### Available data ###
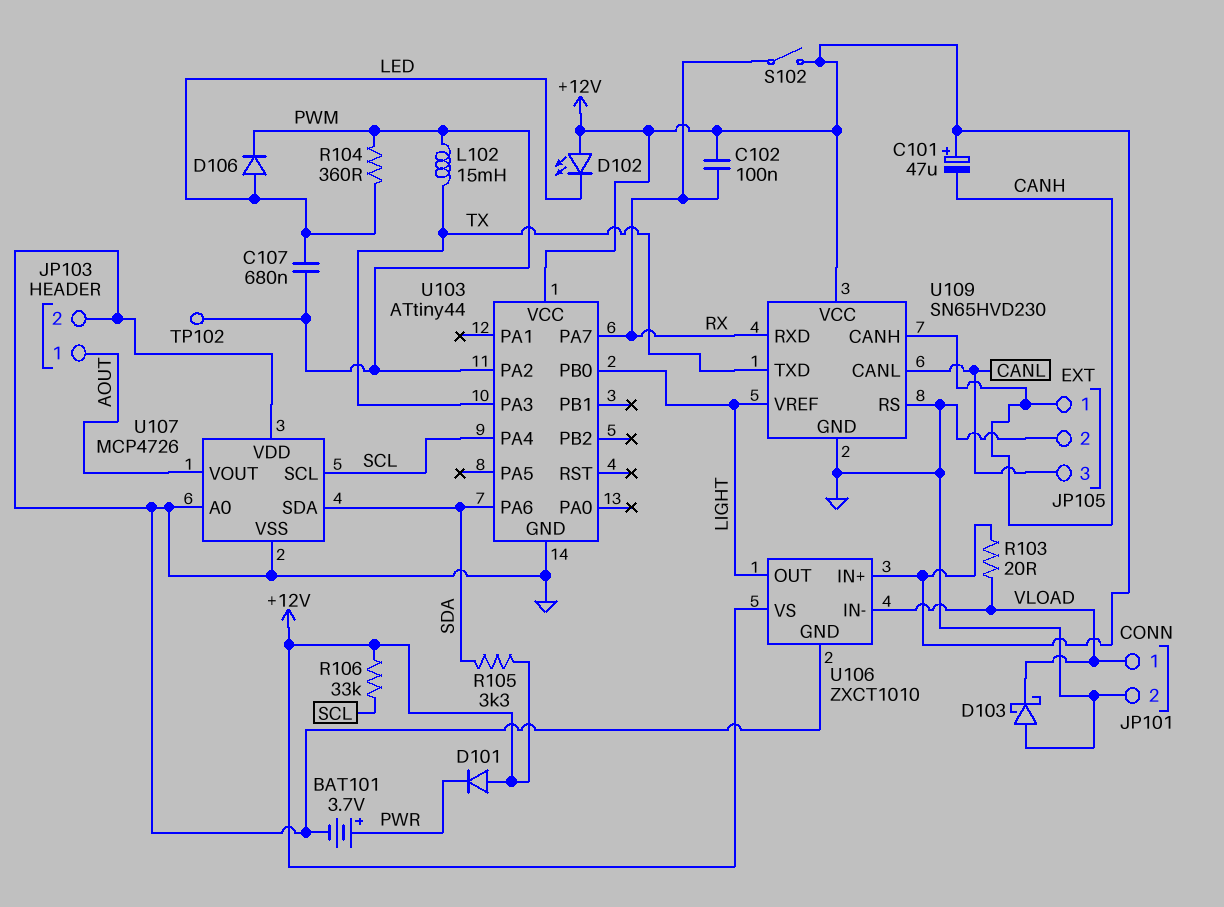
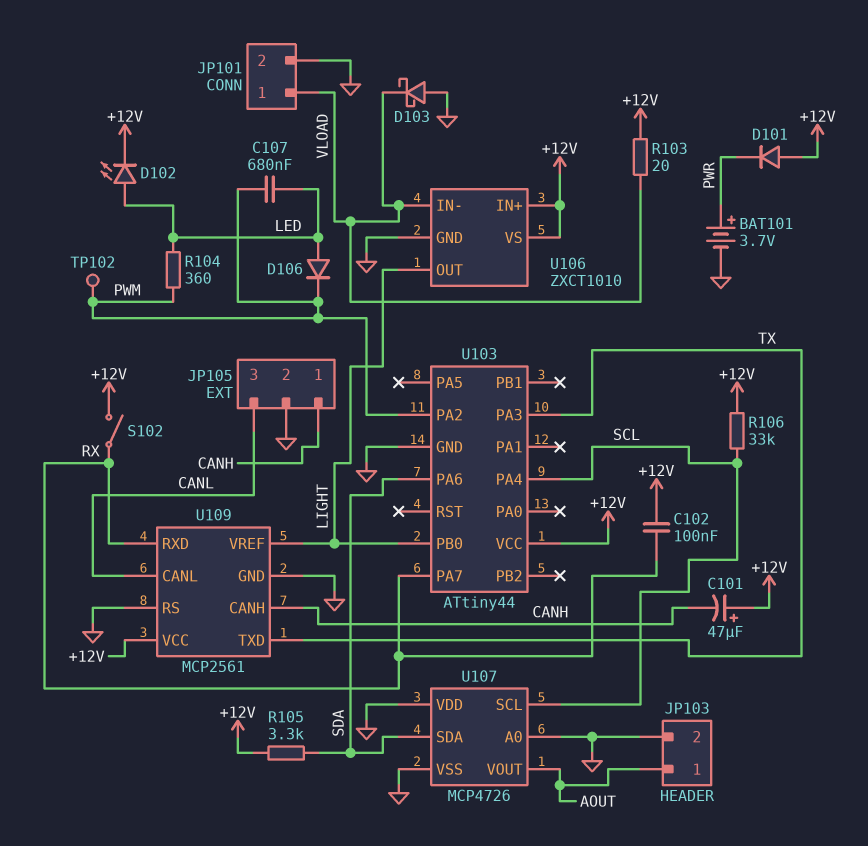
D102: LED (A +12V, K LED) -> LED (A LED, K +12V)
L102: 15mH (PWM, TX) -> none
U109: SN65HVD230 -> MCP2561

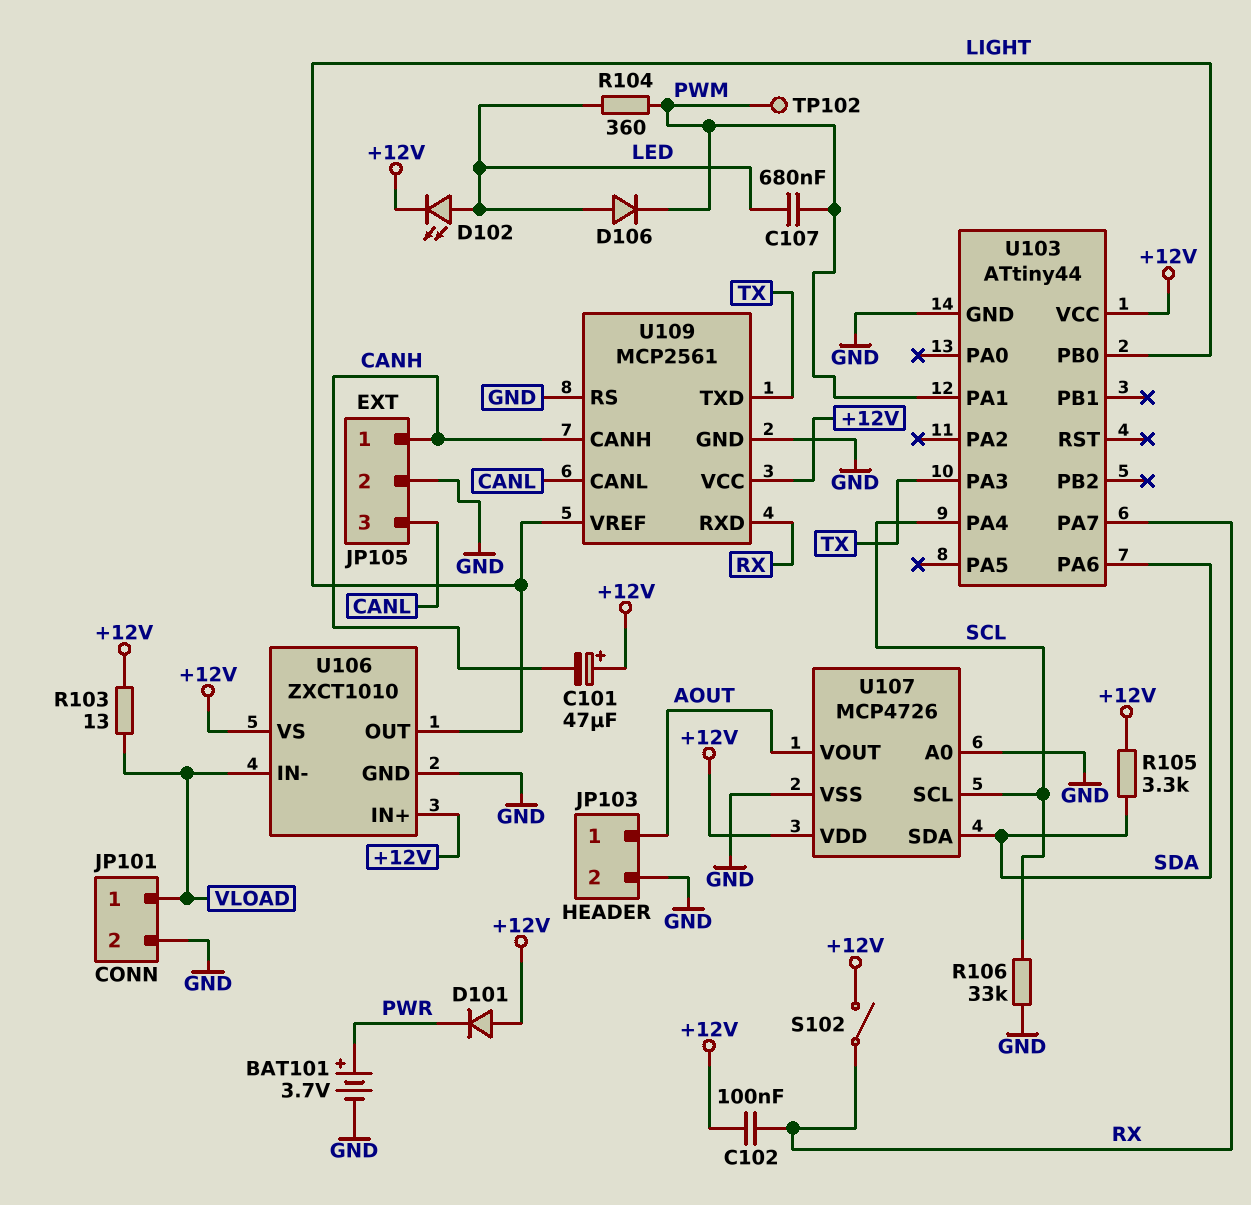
D103: schottky (A GND, K VLOAD) -> none
R103: 20 (+12V, VLOAD) -> 13 (+12V, VLOAD)
R106: 33k (+12V, SCL) -> 33k (GND, SCL)
U103 pin PA1: none -> PWM
U103 pin PA2: PWM -> none
U107 pin VDD: GND -> +12V

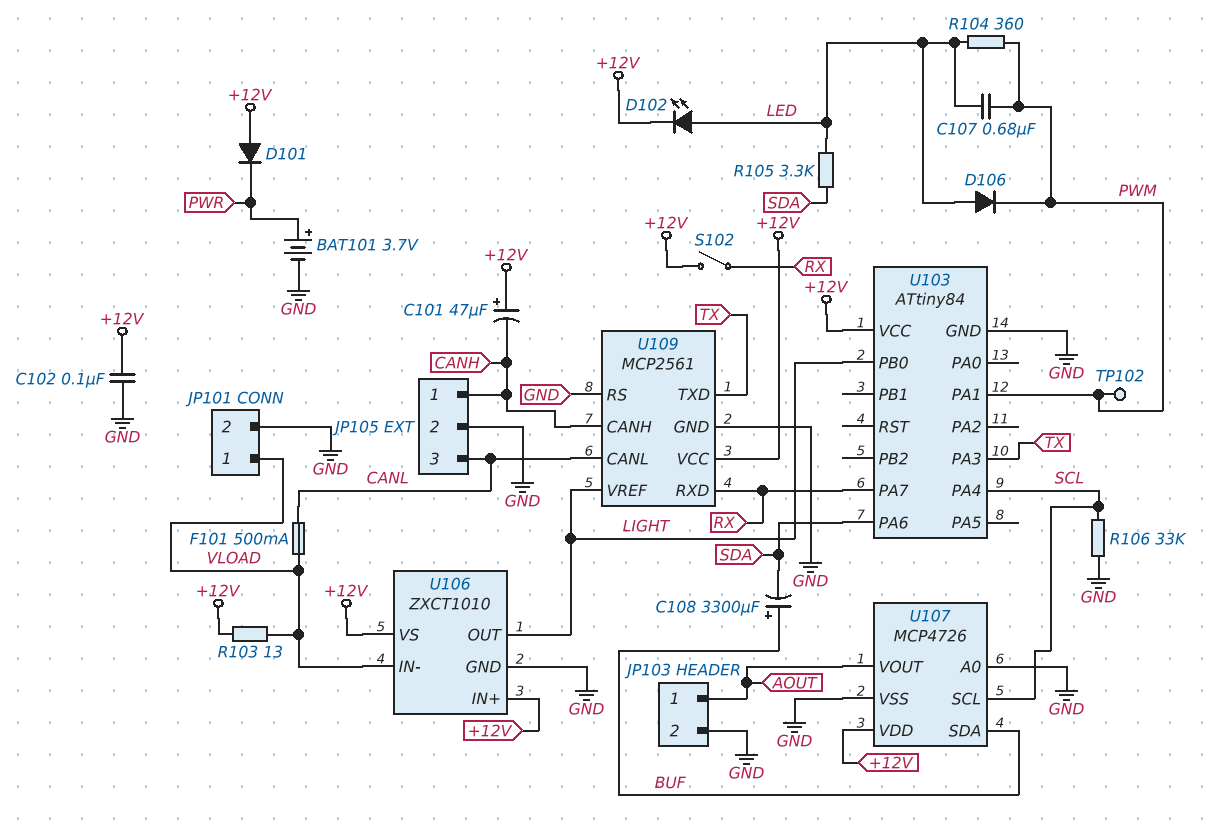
C102: 100nF (+12V, RX) -> 100nF (+12V, GND)
C108: none -> 3300uF (plus BUF, minus SDA)
F101: none -> 500mA (CANL, VLOAD)
R105: 3.3k (+12V, SDA) -> 3.3k (LED, SDA)
U103: ATtiny44 -> ATtiny84
U107 pin SDA: SDA -> BUF

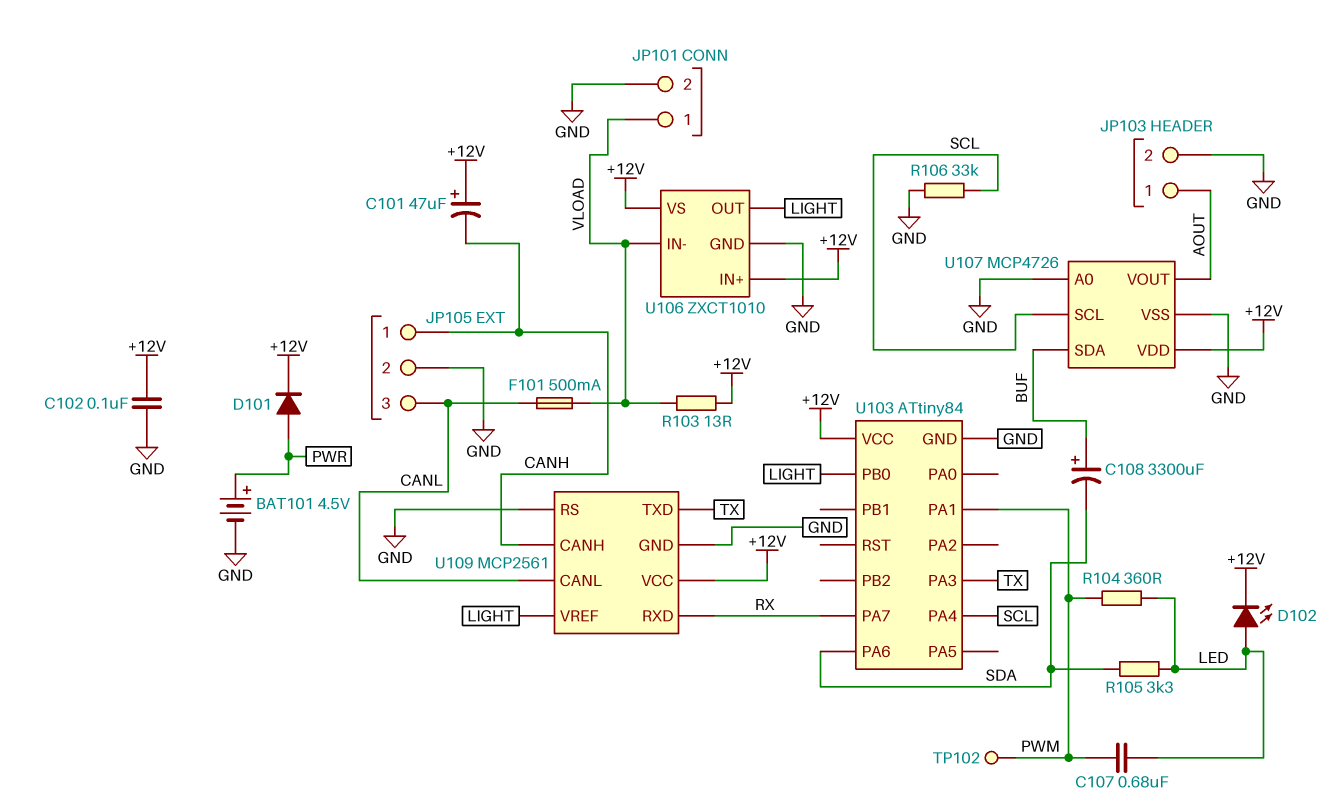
BAT101: 3.7V (plus PWR, minus GND) -> 4.5V (plus PWR, minus GND)
D101: diode (A +12V, K PWR) -> diode (A PWR, K +12V)
D106: diode (A LED, K PWM) -> none
S102: switch (+12V, RX) -> none

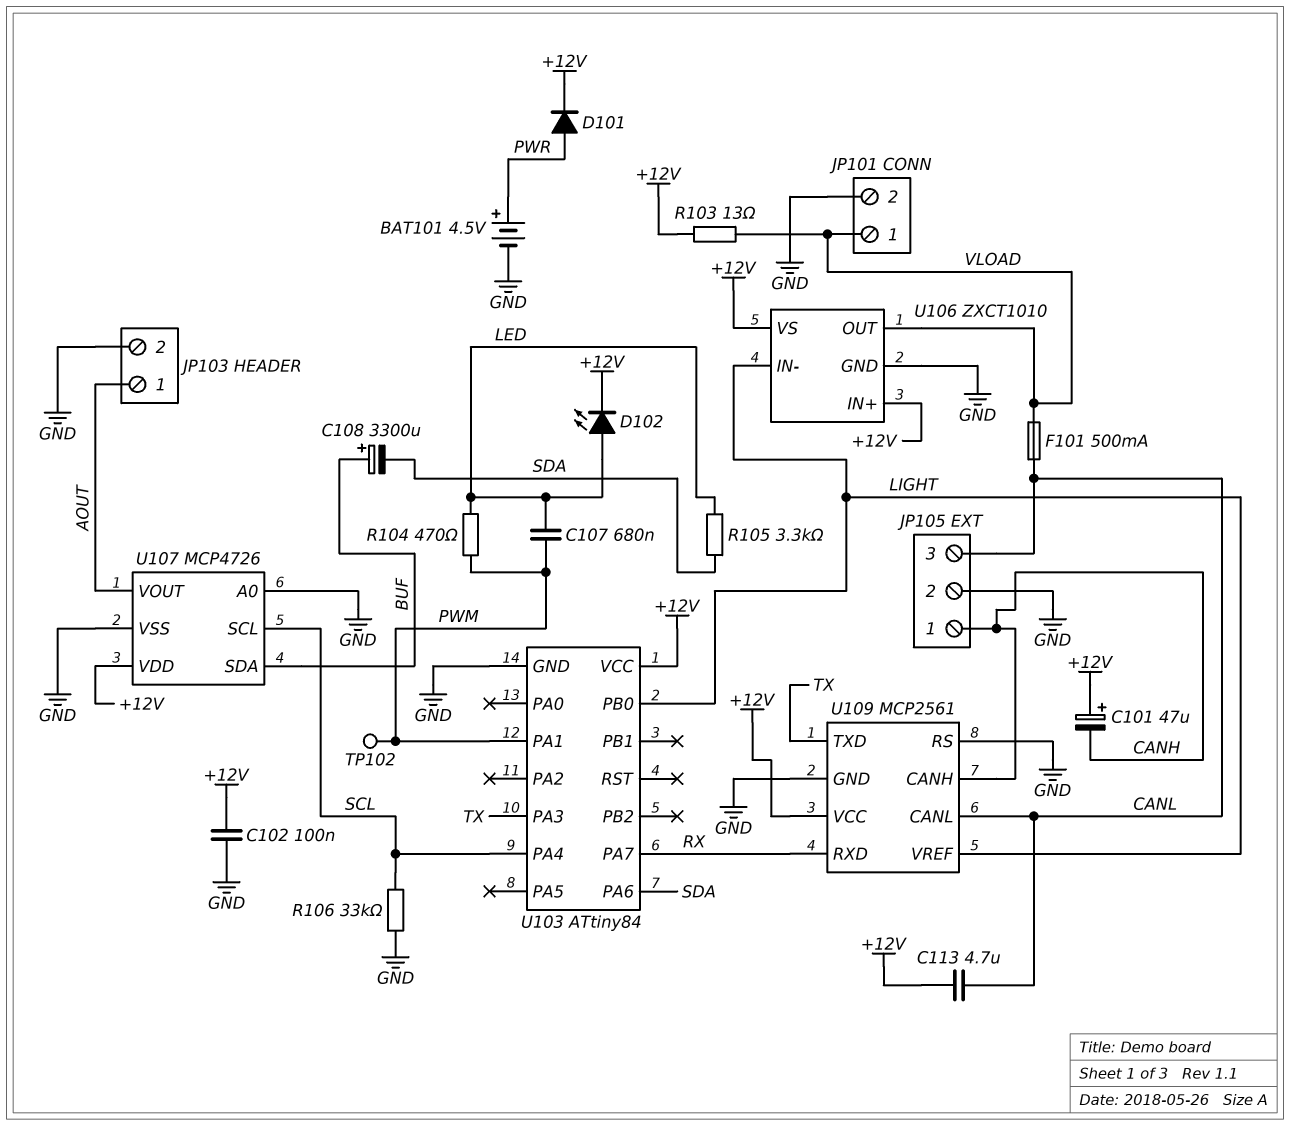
C113: none -> 4.7uF (+12V, CANL)
R104: 360 (LED, PWM) -> 470 (LED, PWM)
U106 pin IN-: VLOAD -> LIGHT
U106 pin OUT: LIGHT -> VLOAD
###
- [Activity]
Output the records above exactly, omitting the pictures.

- [Task answer]
D102: LED (A +12V, K LED) -> LED (A LED, K +12V)
L102: 15mH (PWM, TX) -> none
U109: SN65HVD230 -> MCP2561

D103: schottky (A GND, K VLOAD) -> none
R103: 20 (+12V, VLOAD) -> 13 (+12V, VLOAD)
R106: 33k (+12V, SCL) -> 33k (GND, SCL)
U103 pin PA1: none -> PWM
U103 pin PA2: PWM -> none
U107 pin VDD: GND -> +12V

C102: 100nF (+12V, RX) -> 100nF (+12V, GND)
C108: none -> 3300uF (plus BUF, minus SDA)
F101: none -> 500mA (CANL, VLOAD)
R105: 3.3k (+12V, SDA) -> 3.3k (LED, SDA)
U103: ATtiny44 -> ATtiny84
U107 pin SDA: SDA -> BUF

BAT101: 3.7V (plus PWR, minus GND) -> 4.5V (plus PWR, minus GND)
D101: diode (A +12V, K PWR) -> diode (A PWR, K +12V)
D106: diode (A LED, K PWM) -> none
S102: switch (+12V, RX) -> none

C113: none -> 4.7uF (+12V, CANL)
R104: 360 (LED, PWM) -> 470 (LED, PWM)
U106 pin IN-: VLOAD -> LIGHT
U106 pin OUT: LIGHT -> VLOAD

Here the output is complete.